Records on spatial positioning
◆ ◆ ◆ ◆ ◆ ◆ ◆

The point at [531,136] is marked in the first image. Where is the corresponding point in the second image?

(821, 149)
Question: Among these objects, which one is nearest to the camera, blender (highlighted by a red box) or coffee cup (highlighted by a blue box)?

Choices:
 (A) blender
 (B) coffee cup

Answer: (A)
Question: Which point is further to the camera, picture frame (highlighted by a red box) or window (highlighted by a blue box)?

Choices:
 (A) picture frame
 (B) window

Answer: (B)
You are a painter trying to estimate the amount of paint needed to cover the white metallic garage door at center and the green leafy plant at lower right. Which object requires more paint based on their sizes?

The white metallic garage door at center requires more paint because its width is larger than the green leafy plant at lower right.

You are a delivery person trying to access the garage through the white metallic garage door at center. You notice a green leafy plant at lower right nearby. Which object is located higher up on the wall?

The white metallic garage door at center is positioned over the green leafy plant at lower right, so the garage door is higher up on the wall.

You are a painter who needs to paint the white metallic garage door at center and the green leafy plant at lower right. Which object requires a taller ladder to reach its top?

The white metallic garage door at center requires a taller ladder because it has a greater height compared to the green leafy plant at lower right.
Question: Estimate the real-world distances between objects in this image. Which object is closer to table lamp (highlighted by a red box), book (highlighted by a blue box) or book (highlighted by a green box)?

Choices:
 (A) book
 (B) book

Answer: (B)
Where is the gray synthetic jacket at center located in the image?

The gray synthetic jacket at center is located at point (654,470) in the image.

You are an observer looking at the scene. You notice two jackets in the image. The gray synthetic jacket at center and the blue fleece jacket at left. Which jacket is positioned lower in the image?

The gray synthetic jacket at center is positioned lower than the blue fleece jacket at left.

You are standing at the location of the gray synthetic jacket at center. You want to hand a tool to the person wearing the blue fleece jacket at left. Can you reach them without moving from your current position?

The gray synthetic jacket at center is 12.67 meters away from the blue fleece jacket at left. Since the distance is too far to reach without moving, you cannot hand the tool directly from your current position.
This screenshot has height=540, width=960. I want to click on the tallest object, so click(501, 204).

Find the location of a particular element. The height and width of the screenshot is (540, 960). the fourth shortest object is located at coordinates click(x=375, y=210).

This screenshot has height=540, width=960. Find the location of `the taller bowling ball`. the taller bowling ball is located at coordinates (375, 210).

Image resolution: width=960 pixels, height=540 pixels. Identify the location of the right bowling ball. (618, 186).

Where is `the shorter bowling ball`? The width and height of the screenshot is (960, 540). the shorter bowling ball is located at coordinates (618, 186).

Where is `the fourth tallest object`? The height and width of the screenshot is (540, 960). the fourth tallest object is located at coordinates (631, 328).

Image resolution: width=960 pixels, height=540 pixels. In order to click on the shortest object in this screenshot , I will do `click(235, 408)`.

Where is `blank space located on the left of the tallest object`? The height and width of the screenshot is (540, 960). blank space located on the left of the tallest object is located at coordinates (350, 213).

◆ ◆ ◆ ◆ ◆ ◆ ◆

Job: Reproduce every line of the records above word for word, leaving nothing out and changing nothing.

Solution for this exercise:
The point at [531,136] is marked in the first image. Where is the corresponding point in the second image?

(821, 149)
Question: Among these objects, which one is nearest to the camera, blender (highlighted by a red box) or coffee cup (highlighted by a blue box)?

Choices:
 (A) blender
 (B) coffee cup

Answer: (A)
Question: Which point is further to the camera, picture frame (highlighted by a red box) or window (highlighted by a blue box)?

Choices:
 (A) picture frame
 (B) window

Answer: (B)
You are a painter trying to estimate the amount of paint needed to cover the white metallic garage door at center and the green leafy plant at lower right. Which object requires more paint based on their sizes?

The white metallic garage door at center requires more paint because its width is larger than the green leafy plant at lower right.

You are a delivery person trying to access the garage through the white metallic garage door at center. You notice a green leafy plant at lower right nearby. Which object is located higher up on the wall?

The white metallic garage door at center is positioned over the green leafy plant at lower right, so the garage door is higher up on the wall.

You are a painter who needs to paint the white metallic garage door at center and the green leafy plant at lower right. Which object requires a taller ladder to reach its top?

The white metallic garage door at center requires a taller ladder because it has a greater height compared to the green leafy plant at lower right.
Question: Estimate the real-world distances between objects in this image. Which object is closer to table lamp (highlighted by a red box), book (highlighted by a blue box) or book (highlighted by a green box)?

Choices:
 (A) book
 (B) book

Answer: (B)
Where is the gray synthetic jacket at center located in the image?

The gray synthetic jacket at center is located at point (654,470) in the image.

You are an observer looking at the scene. You notice two jackets in the image. The gray synthetic jacket at center and the blue fleece jacket at left. Which jacket is positioned lower in the image?

The gray synthetic jacket at center is positioned lower than the blue fleece jacket at left.

You are standing at the location of the gray synthetic jacket at center. You want to hand a tool to the person wearing the blue fleece jacket at left. Can you reach them without moving from your current position?

The gray synthetic jacket at center is 12.67 meters away from the blue fleece jacket at left. Since the distance is too far to reach without moving, you cannot hand the tool directly from your current position.
This screenshot has height=540, width=960. I want to click on the tallest object, so click(501, 204).

Find the location of a particular element. The height and width of the screenshot is (540, 960). the fourth shortest object is located at coordinates click(x=375, y=210).

This screenshot has height=540, width=960. Find the location of `the taller bowling ball`. the taller bowling ball is located at coordinates (375, 210).

Image resolution: width=960 pixels, height=540 pixels. Identify the location of the right bowling ball. (618, 186).

Where is `the shorter bowling ball`? The width and height of the screenshot is (960, 540). the shorter bowling ball is located at coordinates (618, 186).

Where is `the fourth tallest object`? The height and width of the screenshot is (540, 960). the fourth tallest object is located at coordinates (631, 328).

Image resolution: width=960 pixels, height=540 pixels. In order to click on the shortest object in this screenshot , I will do `click(235, 408)`.

Where is `blank space located on the left of the tallest object`? The height and width of the screenshot is (540, 960). blank space located on the left of the tallest object is located at coordinates (350, 213).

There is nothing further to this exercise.